## Your assignment
Looking through the data, please report how many lines contain the string "plate", giving nothing but the number.

## Entries shown
"""

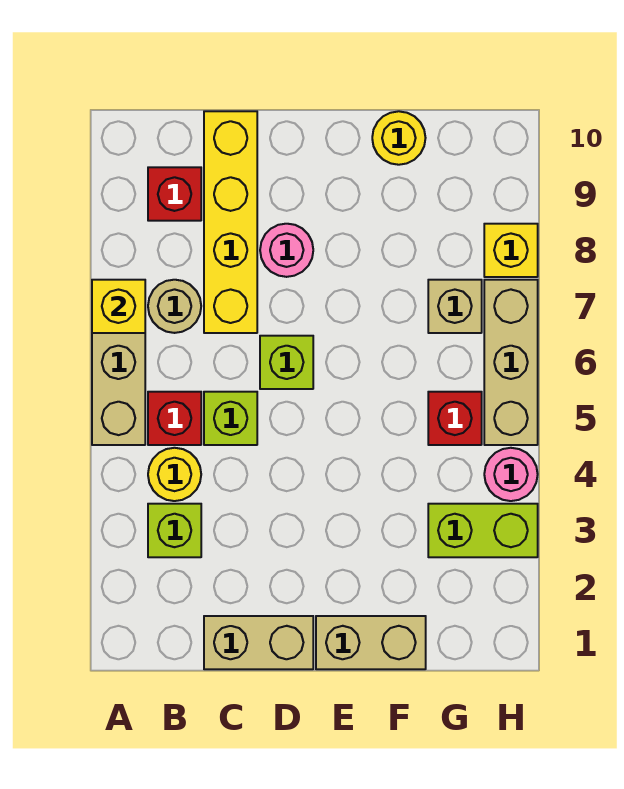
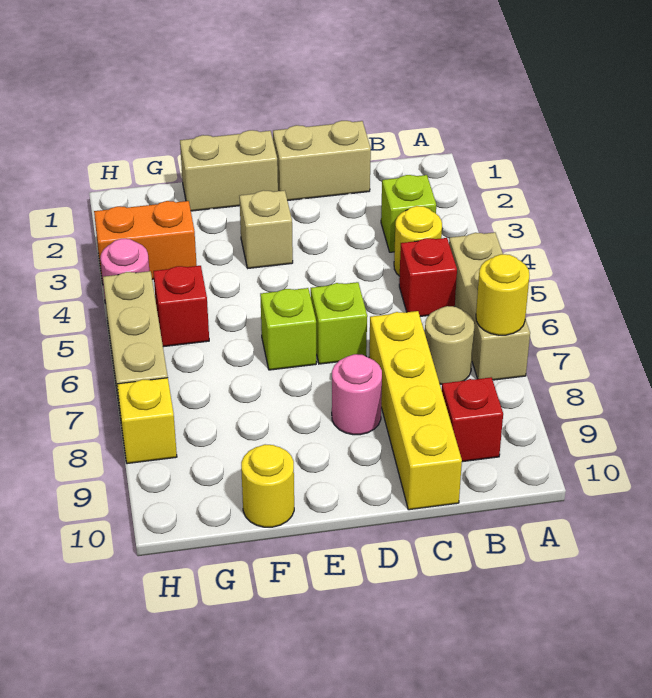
yellow brick A7 level 2 -> yellow round brick A7 level 2
lime brick C5 level 1 -> lime brick E6 level 1
lime brick G3:H3 level 1 -> orange brick G3:H3 level 1
tan brick G7 level 1 -> tan brick E3 level 1

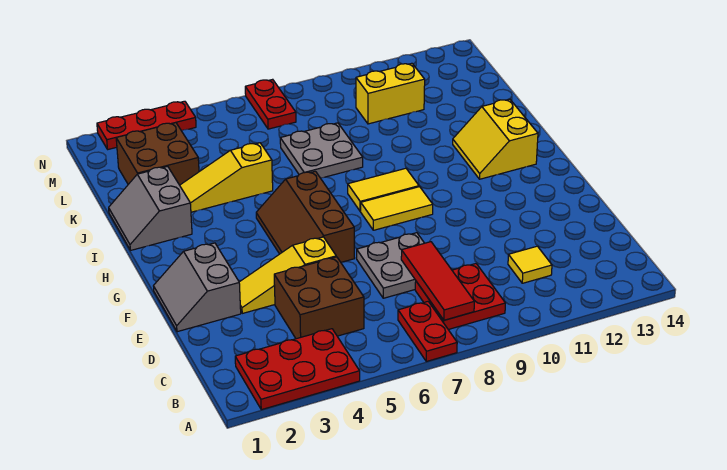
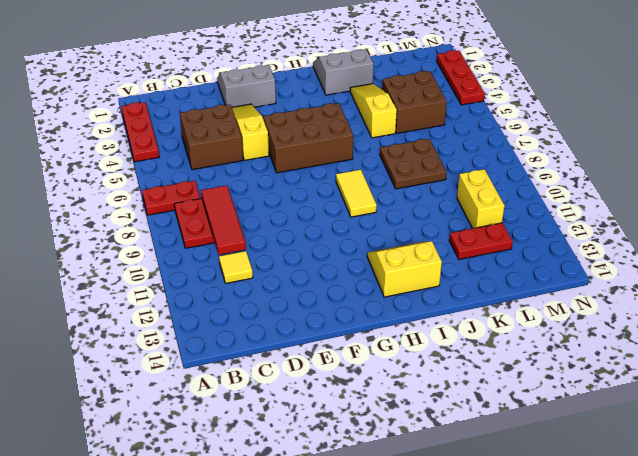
red plate A2:B4 level 1 -> red plate A2:A4 level 1
red tile B8:D8 level 2 -> red tile C8:C10 level 2
grey plate D7:E8 level 1 -> none
brown slope F5:H6 level 1 top 6 -> brown brick F5:H6 level 1
yellow tile G8:G9 level 1 -> none
grey plate J7:K8 level 1 -> brown plate J7:K8 level 1
brown brick K2:L3 level 1 -> brown brick K4:L5 level 1
red plate M7:N7 level 1 -> red plate K12:L12 level 1

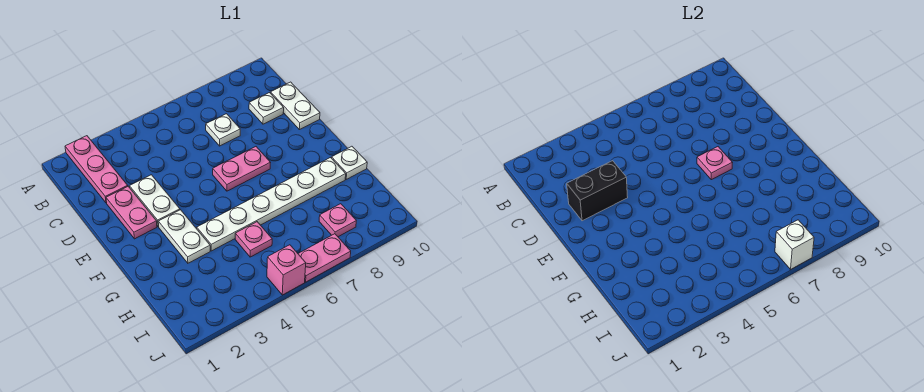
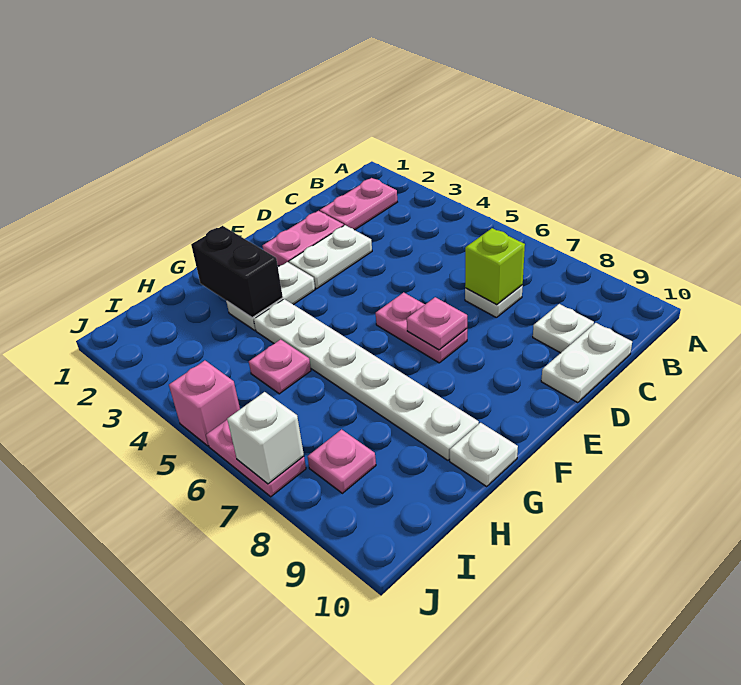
pink plate A2:C2 level 1 -> pink plate B2:C2 level 1
none -> lime brick C7 level 2
black brick D2:D3 level 2 -> black brick G2:G3 level 2

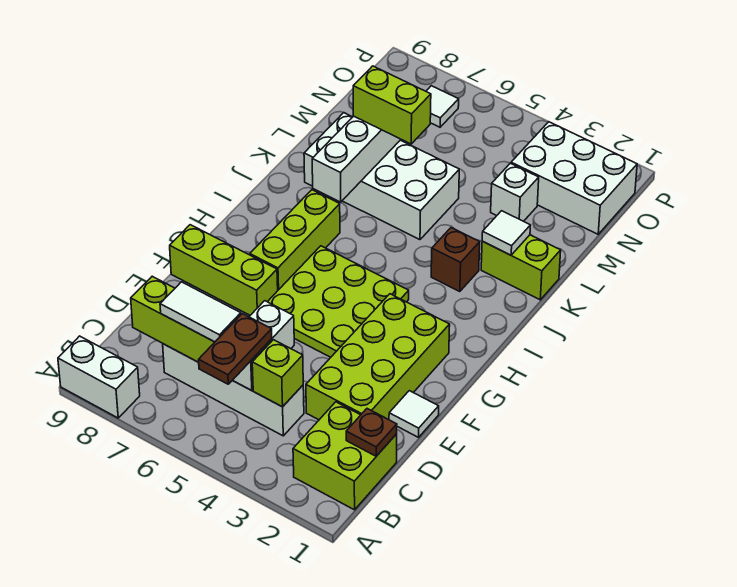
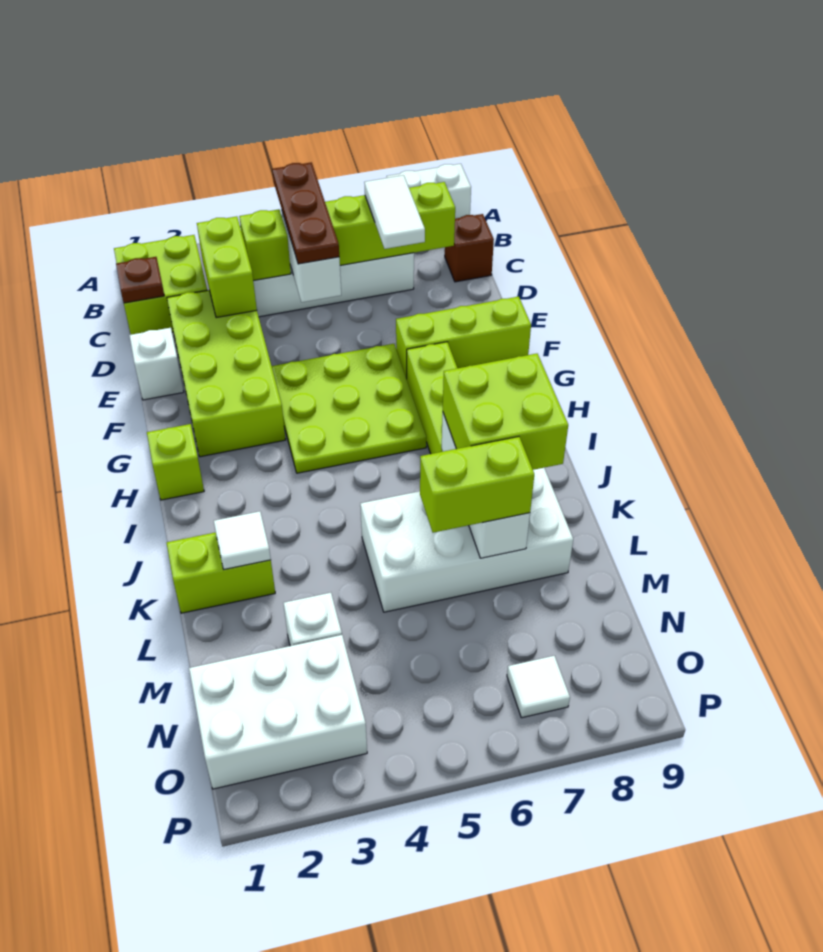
brown plate B5:C5 level 3 -> brown plate B5:D5 level 3
none -> lime brick C3:D3 level 2
white tile C6:C7 level 3 -> white tile C7:D7 level 3
white tile E1 level 1 -> white brick E1 level 1
none -> lime brick H1 level 1
brown brick J3 level 1 -> brown brick C9 level 1
none -> lime brick J7:K8 level 3

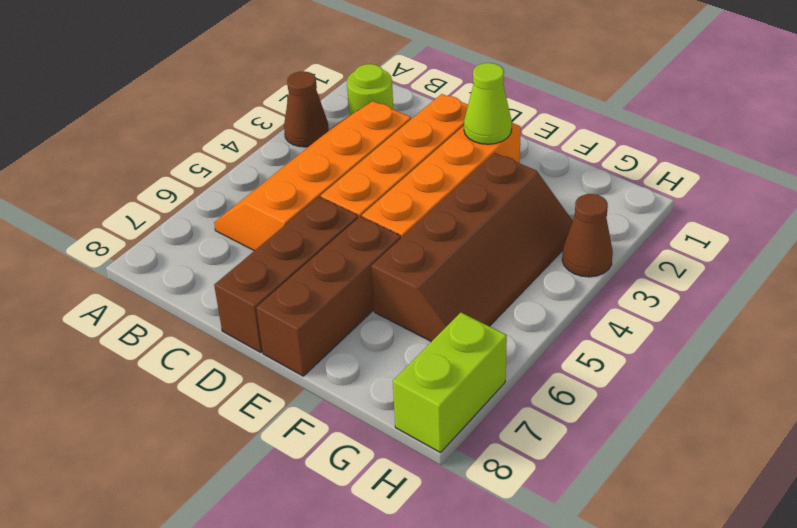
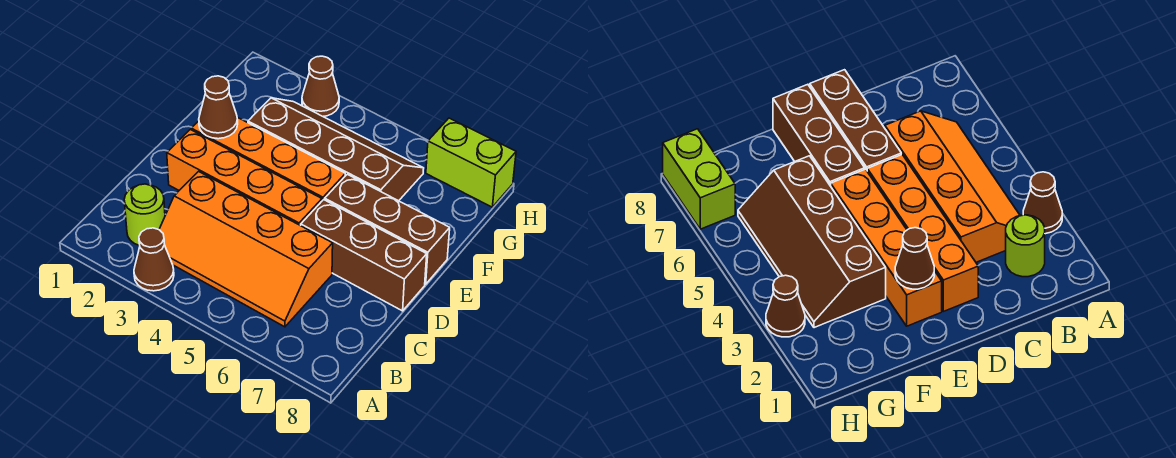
lime cone E2 level 2 -> brown cone E2 level 2

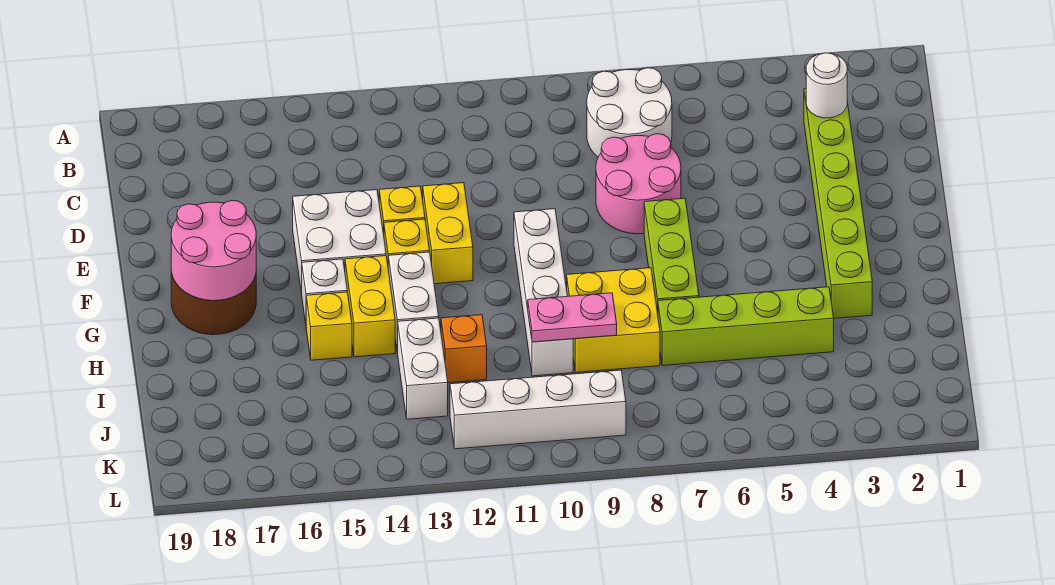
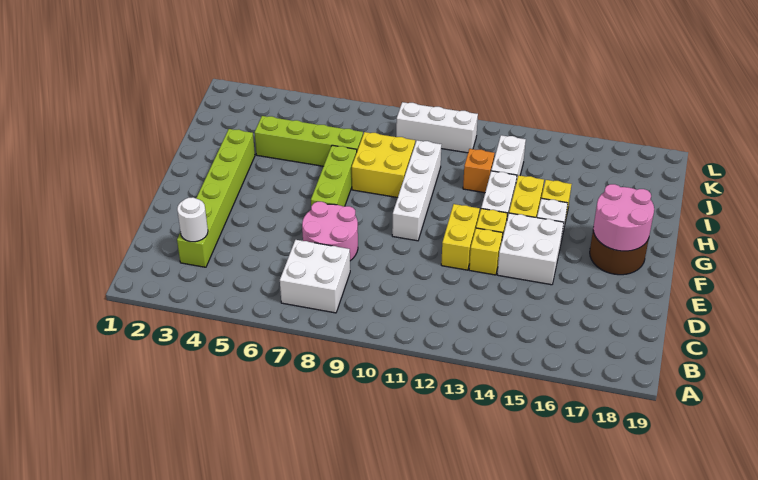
white round brick B7:C8 level 1 -> white brick B7:C8 level 1
pink plate I9:I10 level 2 -> none
white brick K9:K12 level 1 -> white brick K9:K11 level 1

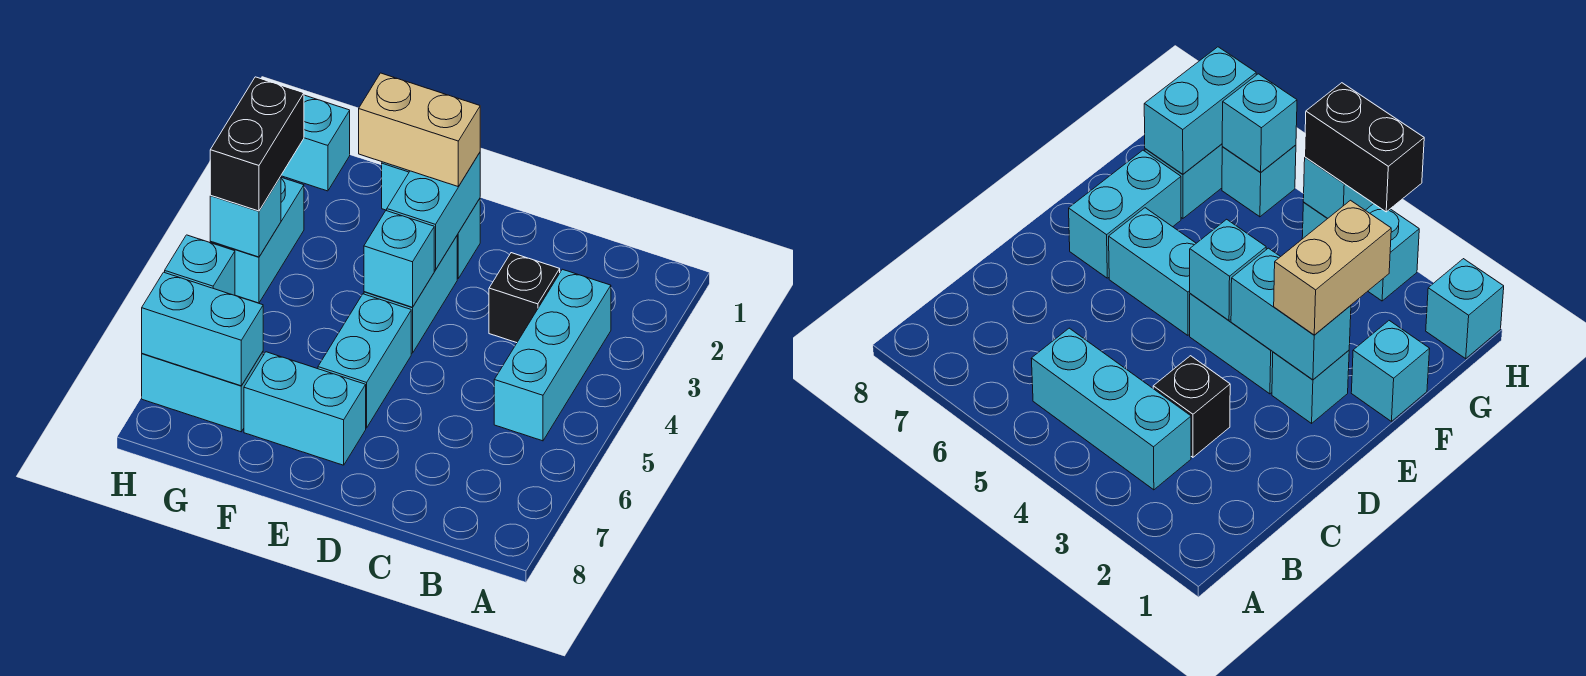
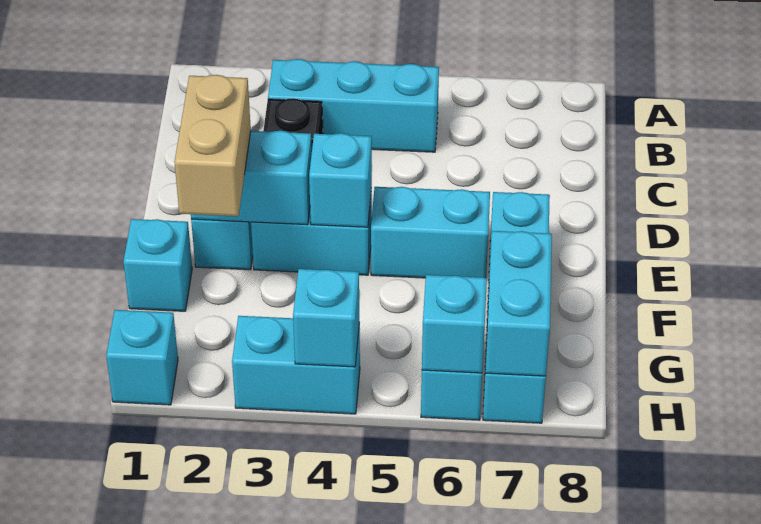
black brick H3:H4 level 3 -> none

"""

## Response
7